> Assignment:
Reproduce exactly the lines below from the one containing "op=recoloured; was=PINK DRUM;" through the one containing "op=removed; was=YELLOW WATERING", including both, and nothing else.
- - - - - - -
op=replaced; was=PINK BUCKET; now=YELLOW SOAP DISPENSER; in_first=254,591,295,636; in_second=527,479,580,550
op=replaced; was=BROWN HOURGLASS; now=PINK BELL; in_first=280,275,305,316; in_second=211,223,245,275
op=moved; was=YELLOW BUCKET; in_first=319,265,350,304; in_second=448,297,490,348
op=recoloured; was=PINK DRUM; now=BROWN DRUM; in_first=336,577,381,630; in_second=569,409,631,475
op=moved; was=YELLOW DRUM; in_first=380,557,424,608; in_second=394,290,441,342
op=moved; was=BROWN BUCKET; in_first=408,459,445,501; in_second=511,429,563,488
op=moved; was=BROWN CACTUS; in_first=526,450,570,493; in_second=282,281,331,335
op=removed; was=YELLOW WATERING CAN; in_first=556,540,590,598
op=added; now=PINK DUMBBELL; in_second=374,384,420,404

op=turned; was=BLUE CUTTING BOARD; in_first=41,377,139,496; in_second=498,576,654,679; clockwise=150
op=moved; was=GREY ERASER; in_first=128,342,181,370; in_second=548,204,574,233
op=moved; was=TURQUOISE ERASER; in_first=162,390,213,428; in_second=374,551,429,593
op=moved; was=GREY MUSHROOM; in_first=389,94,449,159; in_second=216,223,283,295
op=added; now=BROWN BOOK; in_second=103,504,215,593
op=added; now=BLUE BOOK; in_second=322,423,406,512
- - - - - - -
> Completed exercise:
op=recoloured; was=PINK DRUM; now=BROWN DRUM; in_first=336,577,381,630; in_second=569,409,631,475
op=moved; was=YELLOW DRUM; in_first=380,557,424,608; in_second=394,290,441,342
op=moved; was=BROWN BUCKET; in_first=408,459,445,501; in_second=511,429,563,488
op=moved; was=BROWN CACTUS; in_first=526,450,570,493; in_second=282,281,331,335
op=removed; was=YELLOW WATERING CAN; in_first=556,540,590,598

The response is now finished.